What this task involves =
Count how many lines in the rows below contain the string "instrumentName", and reply with that number only.

Dataset rows =
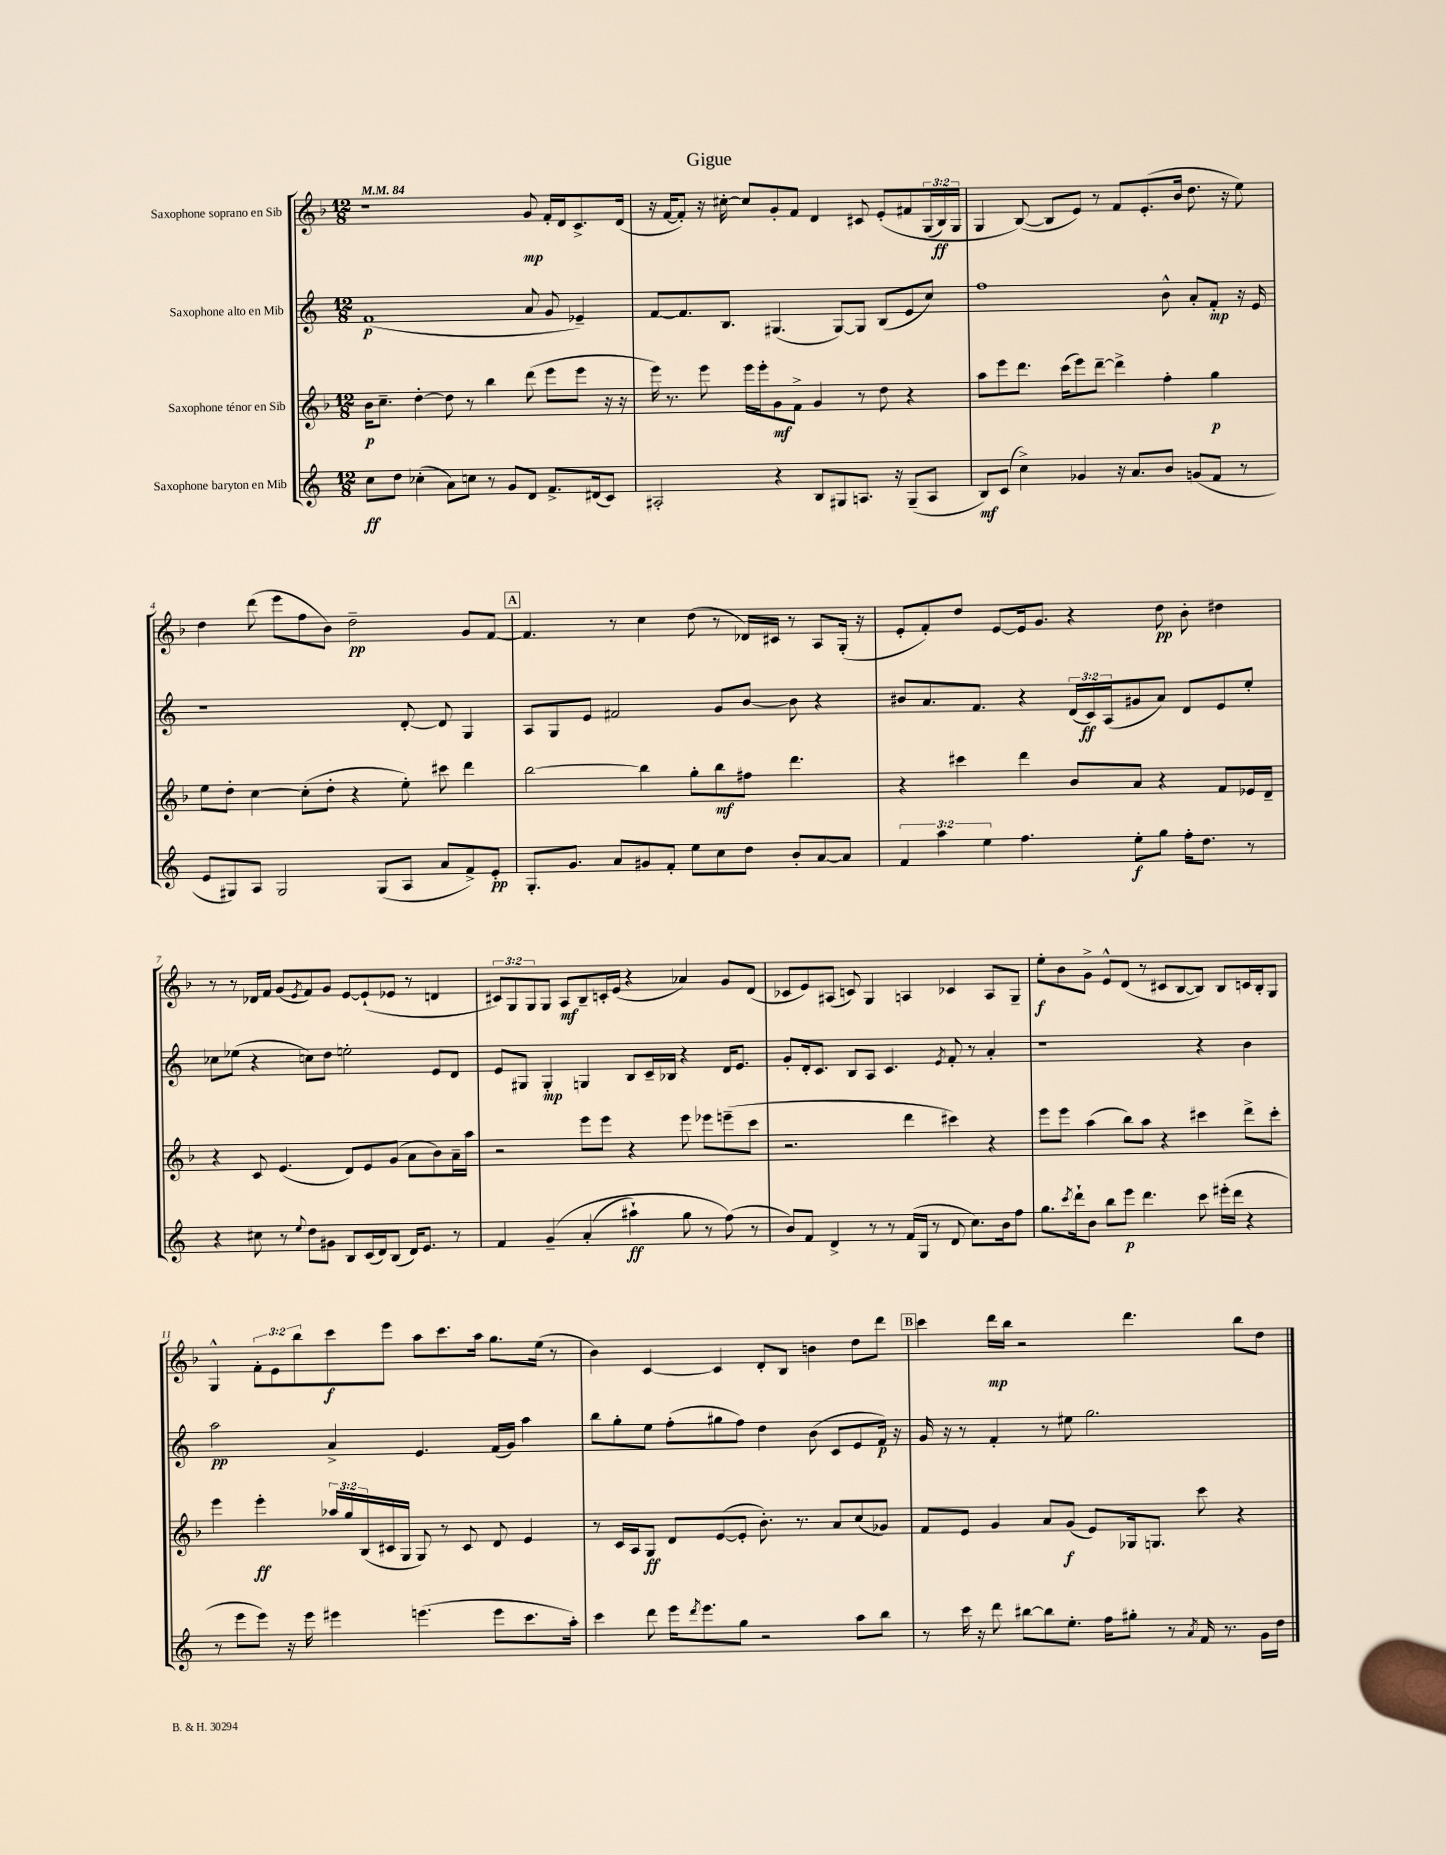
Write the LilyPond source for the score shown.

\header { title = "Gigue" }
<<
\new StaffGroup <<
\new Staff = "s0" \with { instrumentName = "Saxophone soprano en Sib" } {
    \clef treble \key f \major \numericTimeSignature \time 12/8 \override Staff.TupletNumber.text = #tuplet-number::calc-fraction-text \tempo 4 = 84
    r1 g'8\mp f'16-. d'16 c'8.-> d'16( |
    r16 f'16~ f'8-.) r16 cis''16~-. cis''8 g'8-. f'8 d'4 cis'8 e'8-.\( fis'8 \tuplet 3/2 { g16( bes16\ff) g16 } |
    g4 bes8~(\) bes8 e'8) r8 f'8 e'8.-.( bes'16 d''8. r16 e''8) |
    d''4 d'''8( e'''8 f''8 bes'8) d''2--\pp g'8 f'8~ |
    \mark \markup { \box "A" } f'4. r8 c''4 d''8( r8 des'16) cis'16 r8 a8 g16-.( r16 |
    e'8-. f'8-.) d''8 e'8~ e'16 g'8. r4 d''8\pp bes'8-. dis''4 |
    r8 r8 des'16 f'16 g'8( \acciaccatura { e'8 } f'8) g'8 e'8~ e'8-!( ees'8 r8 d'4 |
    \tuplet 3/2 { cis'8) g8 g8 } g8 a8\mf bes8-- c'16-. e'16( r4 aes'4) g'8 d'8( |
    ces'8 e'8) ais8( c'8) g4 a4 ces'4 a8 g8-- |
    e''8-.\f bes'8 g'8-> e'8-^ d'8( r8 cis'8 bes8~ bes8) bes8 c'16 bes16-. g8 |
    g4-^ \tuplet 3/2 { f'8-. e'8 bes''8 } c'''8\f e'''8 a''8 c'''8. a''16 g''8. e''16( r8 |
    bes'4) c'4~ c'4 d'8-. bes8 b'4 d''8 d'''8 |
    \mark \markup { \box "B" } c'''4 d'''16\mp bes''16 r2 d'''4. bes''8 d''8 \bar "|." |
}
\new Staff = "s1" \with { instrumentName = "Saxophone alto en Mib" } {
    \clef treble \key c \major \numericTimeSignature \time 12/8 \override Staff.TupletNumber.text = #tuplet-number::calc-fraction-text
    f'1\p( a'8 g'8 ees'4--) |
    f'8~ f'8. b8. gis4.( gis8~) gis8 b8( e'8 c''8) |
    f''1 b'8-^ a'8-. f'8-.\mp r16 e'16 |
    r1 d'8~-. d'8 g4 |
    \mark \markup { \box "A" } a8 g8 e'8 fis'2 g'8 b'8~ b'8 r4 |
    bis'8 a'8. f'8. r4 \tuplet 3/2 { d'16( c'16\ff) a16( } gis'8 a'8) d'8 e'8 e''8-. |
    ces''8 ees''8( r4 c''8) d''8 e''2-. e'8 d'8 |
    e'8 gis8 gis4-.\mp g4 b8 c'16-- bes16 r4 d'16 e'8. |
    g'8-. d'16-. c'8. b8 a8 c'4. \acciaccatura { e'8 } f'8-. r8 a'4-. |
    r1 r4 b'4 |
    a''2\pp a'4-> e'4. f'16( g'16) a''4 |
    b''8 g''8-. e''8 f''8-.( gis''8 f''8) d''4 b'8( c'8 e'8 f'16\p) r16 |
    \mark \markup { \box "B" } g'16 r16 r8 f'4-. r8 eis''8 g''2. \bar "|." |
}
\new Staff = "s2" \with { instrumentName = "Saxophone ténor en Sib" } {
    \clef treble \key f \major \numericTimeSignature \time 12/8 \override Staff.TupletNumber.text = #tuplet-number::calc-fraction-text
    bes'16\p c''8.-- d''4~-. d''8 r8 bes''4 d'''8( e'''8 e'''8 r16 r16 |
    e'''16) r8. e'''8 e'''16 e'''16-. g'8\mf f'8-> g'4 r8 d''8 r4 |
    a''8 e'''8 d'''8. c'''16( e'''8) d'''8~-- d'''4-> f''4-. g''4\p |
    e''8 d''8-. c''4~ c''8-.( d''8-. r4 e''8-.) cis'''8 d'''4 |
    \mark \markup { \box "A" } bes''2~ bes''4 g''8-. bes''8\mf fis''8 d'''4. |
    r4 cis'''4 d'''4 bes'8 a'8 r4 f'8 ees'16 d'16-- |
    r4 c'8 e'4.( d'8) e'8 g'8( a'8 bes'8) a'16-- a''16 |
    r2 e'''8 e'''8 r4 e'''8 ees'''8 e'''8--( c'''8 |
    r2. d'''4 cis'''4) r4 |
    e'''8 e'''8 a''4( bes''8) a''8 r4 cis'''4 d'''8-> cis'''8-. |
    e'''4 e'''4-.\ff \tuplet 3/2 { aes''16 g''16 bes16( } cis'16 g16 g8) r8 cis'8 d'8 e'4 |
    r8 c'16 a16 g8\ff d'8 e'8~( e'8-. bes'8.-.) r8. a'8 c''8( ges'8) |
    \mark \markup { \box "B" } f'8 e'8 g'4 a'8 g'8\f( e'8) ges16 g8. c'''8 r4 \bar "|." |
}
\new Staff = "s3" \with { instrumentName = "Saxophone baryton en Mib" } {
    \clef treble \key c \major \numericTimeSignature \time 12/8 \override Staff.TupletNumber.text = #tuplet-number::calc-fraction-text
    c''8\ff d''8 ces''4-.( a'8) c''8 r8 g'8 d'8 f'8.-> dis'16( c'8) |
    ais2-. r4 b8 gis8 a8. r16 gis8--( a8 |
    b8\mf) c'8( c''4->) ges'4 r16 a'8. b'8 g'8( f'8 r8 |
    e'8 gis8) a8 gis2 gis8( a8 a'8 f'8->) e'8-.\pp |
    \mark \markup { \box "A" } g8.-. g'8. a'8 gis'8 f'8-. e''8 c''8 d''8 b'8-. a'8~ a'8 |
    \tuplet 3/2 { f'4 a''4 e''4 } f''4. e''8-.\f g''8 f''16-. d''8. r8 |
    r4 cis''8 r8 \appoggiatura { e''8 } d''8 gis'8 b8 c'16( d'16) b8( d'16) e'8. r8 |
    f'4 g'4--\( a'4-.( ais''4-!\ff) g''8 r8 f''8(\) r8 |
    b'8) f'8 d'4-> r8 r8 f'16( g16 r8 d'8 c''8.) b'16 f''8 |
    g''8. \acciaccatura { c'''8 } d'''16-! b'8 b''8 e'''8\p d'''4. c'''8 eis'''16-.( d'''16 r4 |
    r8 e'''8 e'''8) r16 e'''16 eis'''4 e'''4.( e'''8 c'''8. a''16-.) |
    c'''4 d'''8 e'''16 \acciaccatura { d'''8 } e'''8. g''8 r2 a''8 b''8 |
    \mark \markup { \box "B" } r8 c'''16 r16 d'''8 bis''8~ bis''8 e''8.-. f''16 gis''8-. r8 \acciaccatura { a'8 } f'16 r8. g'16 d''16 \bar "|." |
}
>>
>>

The reply =
4